▶ WORK REQUEST: The expected answer comprises all lines from the entries that contain the string "left".

════

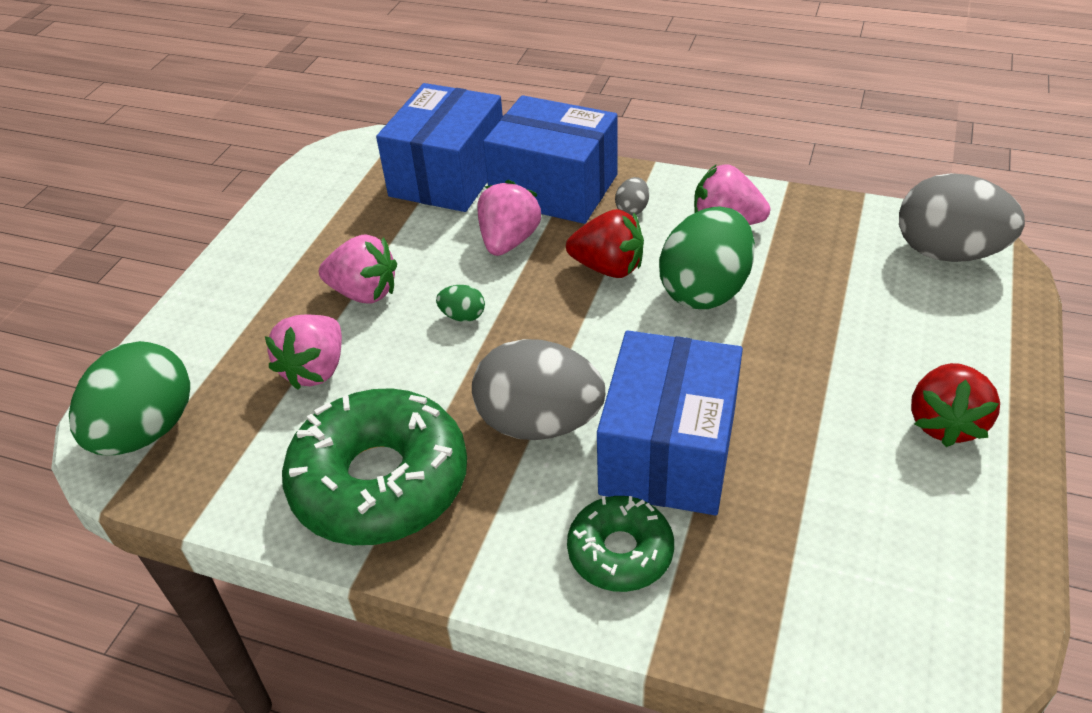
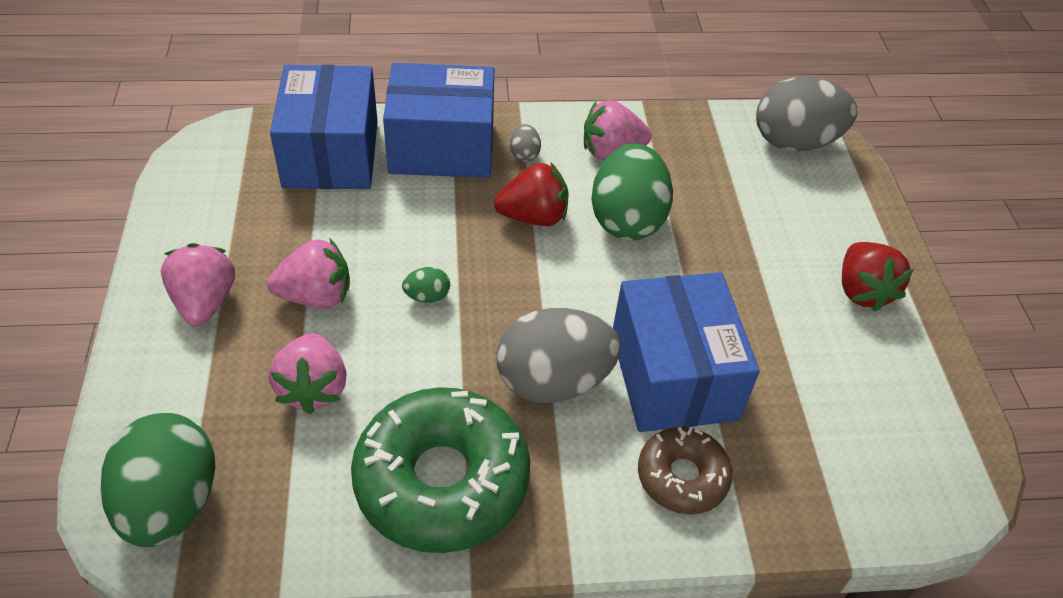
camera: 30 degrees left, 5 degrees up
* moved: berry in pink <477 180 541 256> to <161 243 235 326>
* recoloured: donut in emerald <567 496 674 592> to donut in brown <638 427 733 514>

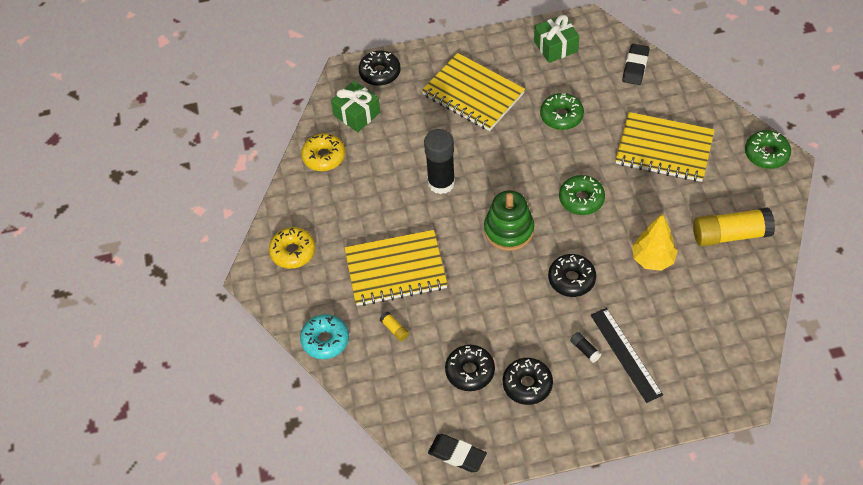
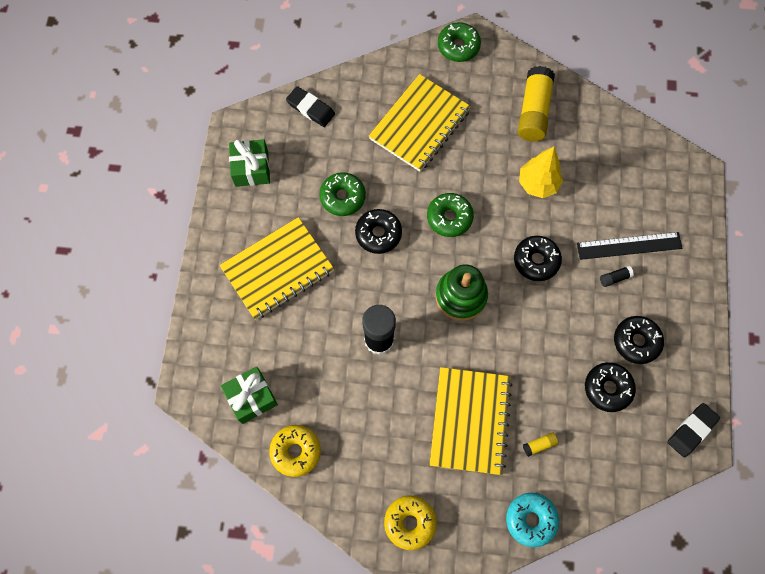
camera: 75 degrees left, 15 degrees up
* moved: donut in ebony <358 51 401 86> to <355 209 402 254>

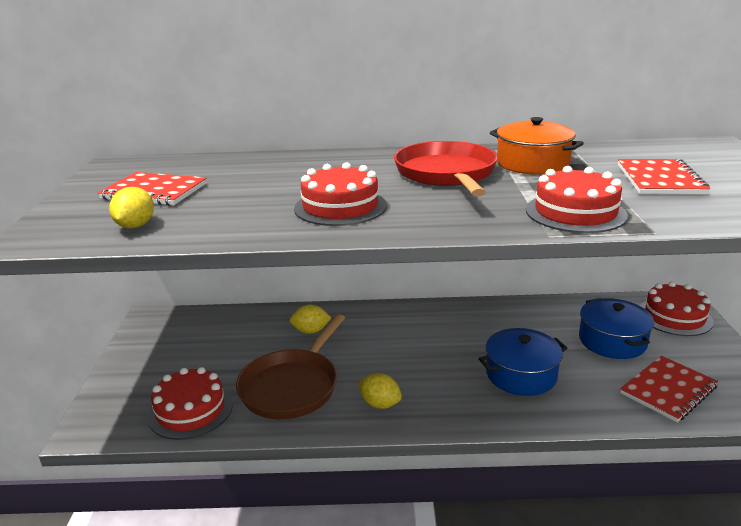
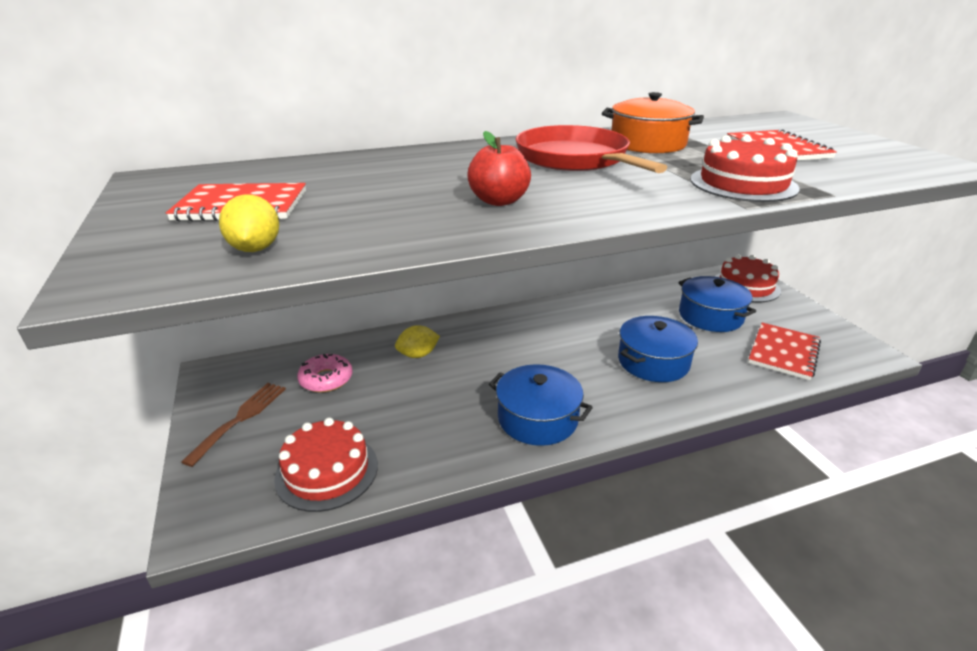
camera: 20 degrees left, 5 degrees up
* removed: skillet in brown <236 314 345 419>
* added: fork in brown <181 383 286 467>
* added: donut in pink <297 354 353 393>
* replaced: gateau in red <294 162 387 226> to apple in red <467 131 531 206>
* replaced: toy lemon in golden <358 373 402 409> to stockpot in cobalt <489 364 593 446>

════

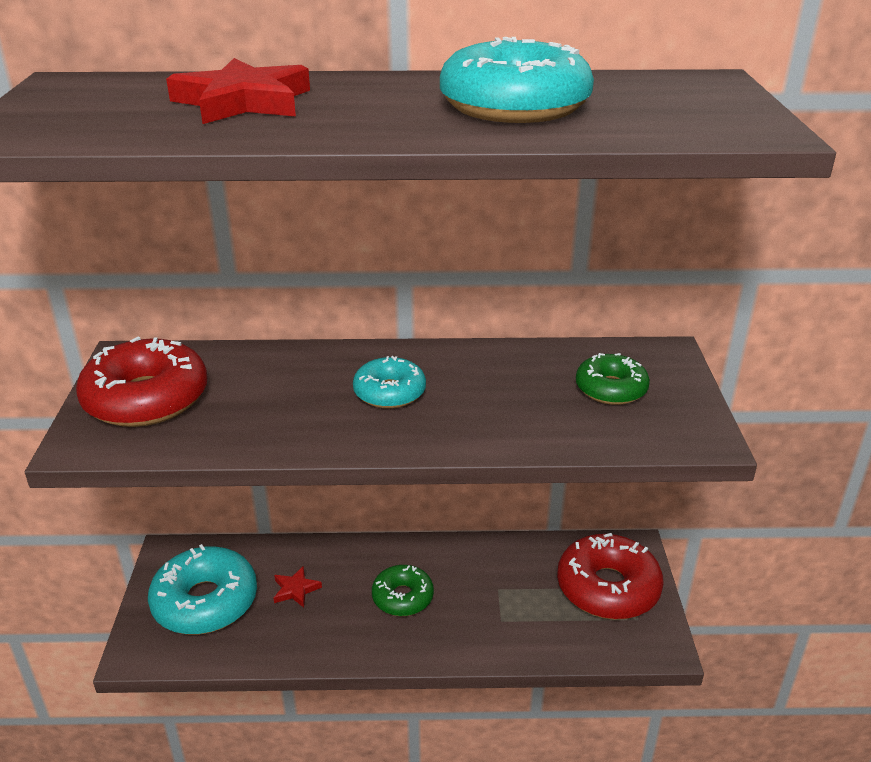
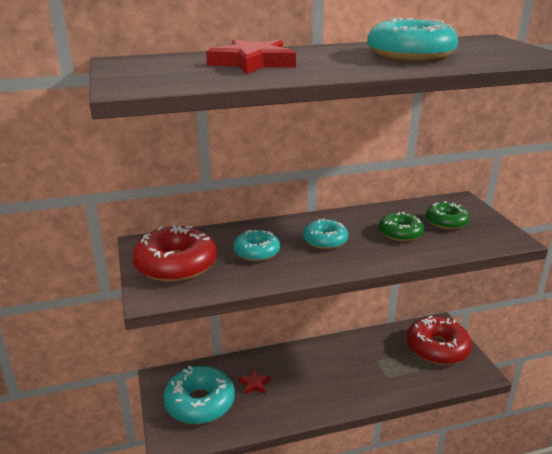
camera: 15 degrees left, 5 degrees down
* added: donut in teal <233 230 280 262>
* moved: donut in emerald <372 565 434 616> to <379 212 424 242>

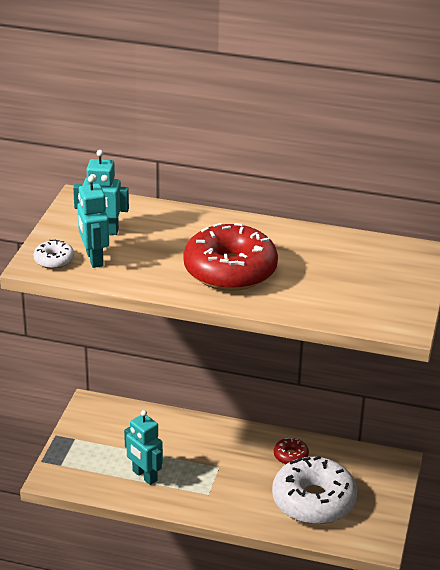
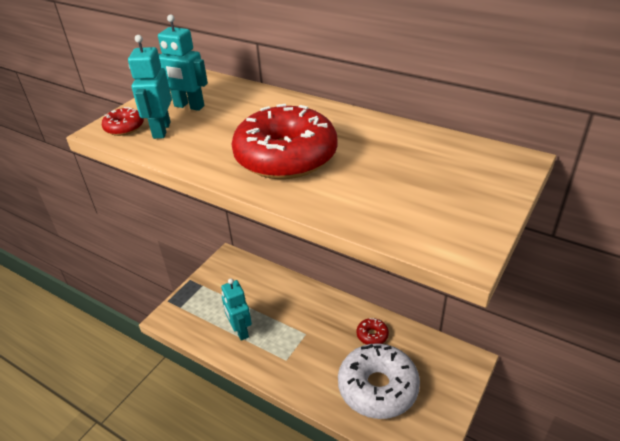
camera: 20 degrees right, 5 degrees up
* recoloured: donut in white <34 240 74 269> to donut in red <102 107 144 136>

════

▶ OUTPUT BELOW:
camera: 30 degrees left, 5 degrees up
camera: 75 degrees left, 15 degrees up
camera: 20 degrees left, 5 degrees up
camera: 15 degrees left, 5 degrees down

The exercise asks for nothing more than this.